Task directions: Keep to one stretch of the data below, the lines from the one with "R13: none -> 390k (W12, W17)" up to and including the one with "L101: 22mH (SIG, VA) -> none", and return that stretch exactly.

** Opening Available data block **

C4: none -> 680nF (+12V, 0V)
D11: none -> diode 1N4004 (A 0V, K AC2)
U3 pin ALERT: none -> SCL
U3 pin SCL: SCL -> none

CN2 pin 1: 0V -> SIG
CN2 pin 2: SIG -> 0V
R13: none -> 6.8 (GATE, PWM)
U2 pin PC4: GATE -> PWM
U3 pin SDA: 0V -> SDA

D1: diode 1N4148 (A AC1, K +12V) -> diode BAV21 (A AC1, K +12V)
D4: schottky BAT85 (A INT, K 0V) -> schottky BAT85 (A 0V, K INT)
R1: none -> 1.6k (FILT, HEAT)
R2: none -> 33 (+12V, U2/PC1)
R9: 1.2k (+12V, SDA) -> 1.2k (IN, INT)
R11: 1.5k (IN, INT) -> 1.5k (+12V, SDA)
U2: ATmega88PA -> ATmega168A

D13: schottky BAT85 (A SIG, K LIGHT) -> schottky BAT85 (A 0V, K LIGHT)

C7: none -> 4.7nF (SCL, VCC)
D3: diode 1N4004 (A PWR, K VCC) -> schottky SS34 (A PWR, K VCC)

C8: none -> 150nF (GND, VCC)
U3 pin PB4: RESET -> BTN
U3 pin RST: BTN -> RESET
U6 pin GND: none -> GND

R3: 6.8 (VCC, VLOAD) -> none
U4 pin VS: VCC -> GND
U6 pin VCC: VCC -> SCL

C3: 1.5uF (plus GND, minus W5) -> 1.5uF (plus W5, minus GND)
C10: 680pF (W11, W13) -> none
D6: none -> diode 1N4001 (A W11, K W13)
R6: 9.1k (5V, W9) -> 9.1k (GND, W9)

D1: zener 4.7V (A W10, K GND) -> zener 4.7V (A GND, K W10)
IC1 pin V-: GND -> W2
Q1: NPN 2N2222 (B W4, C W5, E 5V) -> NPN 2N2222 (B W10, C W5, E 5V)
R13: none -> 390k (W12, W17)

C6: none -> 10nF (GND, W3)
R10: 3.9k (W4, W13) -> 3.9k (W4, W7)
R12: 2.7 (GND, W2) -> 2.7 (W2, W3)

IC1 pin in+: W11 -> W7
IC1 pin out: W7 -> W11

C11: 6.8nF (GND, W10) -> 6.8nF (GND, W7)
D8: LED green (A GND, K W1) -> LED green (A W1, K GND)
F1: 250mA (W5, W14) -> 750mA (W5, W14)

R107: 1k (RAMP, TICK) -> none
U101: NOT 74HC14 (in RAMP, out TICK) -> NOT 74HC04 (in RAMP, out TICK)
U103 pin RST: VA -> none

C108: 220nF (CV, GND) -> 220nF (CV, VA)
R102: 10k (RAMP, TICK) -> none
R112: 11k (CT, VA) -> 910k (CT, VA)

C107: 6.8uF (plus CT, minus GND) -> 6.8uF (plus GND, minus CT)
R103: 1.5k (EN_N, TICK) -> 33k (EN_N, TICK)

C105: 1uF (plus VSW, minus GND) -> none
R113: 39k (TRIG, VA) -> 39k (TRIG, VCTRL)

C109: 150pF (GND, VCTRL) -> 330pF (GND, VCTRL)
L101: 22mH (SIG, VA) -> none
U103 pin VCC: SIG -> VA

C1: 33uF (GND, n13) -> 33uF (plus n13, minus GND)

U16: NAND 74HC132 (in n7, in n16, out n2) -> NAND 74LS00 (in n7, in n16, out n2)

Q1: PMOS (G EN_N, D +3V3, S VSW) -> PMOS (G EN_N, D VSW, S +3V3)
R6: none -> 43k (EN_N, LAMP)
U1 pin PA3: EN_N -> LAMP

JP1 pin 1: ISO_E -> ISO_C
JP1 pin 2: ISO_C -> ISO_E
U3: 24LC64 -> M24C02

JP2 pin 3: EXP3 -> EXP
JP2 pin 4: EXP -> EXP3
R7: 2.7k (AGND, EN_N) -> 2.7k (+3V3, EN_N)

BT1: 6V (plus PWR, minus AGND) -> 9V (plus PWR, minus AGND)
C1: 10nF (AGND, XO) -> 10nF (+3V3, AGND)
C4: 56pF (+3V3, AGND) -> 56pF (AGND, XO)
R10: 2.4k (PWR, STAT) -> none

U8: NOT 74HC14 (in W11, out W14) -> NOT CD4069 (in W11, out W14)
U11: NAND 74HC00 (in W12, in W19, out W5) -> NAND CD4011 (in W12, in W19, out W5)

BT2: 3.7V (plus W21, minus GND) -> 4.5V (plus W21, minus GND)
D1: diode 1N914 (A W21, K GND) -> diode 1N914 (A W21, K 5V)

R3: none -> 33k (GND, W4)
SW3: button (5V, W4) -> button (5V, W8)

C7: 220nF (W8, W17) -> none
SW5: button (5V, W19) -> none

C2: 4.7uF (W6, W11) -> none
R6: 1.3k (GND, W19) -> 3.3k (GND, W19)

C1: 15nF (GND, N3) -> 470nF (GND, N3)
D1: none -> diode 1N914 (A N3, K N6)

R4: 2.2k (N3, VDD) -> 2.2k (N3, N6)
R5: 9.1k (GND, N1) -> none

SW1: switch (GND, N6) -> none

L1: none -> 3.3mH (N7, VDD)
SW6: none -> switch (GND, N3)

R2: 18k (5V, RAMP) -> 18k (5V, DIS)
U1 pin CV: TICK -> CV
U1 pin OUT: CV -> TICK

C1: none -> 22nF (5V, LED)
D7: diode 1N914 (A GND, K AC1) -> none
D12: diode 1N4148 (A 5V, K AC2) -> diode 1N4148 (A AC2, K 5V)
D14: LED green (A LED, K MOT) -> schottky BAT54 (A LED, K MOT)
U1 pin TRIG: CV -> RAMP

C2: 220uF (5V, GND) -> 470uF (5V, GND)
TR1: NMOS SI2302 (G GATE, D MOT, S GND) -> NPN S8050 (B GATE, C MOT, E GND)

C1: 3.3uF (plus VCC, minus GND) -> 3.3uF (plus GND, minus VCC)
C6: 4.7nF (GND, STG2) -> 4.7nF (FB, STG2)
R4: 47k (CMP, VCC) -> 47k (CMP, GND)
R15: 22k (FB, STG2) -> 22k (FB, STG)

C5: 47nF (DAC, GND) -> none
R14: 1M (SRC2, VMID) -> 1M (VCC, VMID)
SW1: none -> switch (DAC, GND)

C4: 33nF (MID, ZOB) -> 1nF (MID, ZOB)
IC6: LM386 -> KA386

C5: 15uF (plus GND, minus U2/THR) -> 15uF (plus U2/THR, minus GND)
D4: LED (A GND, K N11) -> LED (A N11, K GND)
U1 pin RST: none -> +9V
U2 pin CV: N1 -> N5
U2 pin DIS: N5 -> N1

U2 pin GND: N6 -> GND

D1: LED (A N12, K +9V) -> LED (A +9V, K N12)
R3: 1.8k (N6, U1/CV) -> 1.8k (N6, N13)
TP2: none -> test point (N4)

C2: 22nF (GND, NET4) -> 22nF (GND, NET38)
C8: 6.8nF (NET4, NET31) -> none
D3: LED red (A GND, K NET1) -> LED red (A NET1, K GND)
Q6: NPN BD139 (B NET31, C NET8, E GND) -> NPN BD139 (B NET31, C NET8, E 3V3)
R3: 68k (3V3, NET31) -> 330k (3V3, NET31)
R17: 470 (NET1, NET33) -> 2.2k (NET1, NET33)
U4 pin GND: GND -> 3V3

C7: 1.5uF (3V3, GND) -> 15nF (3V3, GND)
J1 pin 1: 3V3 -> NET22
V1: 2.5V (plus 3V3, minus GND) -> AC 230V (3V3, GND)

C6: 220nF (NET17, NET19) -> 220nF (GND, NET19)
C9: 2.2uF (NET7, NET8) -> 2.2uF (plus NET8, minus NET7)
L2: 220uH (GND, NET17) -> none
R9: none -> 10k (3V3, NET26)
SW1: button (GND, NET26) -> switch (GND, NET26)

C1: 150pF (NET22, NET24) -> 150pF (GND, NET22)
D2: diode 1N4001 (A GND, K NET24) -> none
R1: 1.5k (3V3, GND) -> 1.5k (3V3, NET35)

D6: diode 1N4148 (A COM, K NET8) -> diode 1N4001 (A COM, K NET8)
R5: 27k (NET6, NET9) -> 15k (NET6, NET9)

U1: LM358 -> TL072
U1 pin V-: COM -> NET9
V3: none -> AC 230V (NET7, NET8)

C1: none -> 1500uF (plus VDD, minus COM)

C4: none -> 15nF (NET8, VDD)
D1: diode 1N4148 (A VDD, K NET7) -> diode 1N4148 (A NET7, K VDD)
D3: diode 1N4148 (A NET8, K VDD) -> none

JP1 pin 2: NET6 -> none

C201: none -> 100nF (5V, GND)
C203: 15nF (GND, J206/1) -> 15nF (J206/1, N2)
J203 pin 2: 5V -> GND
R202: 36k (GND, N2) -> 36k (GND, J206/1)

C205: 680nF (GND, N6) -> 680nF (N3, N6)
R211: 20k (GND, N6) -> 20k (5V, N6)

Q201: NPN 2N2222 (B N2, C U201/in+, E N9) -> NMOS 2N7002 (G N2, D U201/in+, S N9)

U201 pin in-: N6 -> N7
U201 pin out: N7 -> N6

** Closing Available data block **

Solution to the exercise:
R13: none -> 390k (W12, W17)

C6: none -> 10nF (GND, W3)
R10: 3.9k (W4, W13) -> 3.9k (W4, W7)
R12: 2.7 (GND, W2) -> 2.7 (W2, W3)

IC1 pin in+: W11 -> W7
IC1 pin out: W7 -> W11

C11: 6.8nF (GND, W10) -> 6.8nF (GND, W7)
D8: LED green (A GND, K W1) -> LED green (A W1, K GND)
F1: 250mA (W5, W14) -> 750mA (W5, W14)

R107: 1k (RAMP, TICK) -> none
U101: NOT 74HC14 (in RAMP, out TICK) -> NOT 74HC04 (in RAMP, out TICK)
U103 pin RST: VA -> none

C108: 220nF (CV, GND) -> 220nF (CV, VA)
R102: 10k (RAMP, TICK) -> none
R112: 11k (CT, VA) -> 910k (CT, VA)

C107: 6.8uF (plus CT, minus GND) -> 6.8uF (plus GND, minus CT)
R103: 1.5k (EN_N, TICK) -> 33k (EN_N, TICK)

C105: 1uF (plus VSW, minus GND) -> none
R113: 39k (TRIG, VA) -> 39k (TRIG, VCTRL)

C109: 150pF (GND, VCTRL) -> 330pF (GND, VCTRL)
L101: 22mH (SIG, VA) -> none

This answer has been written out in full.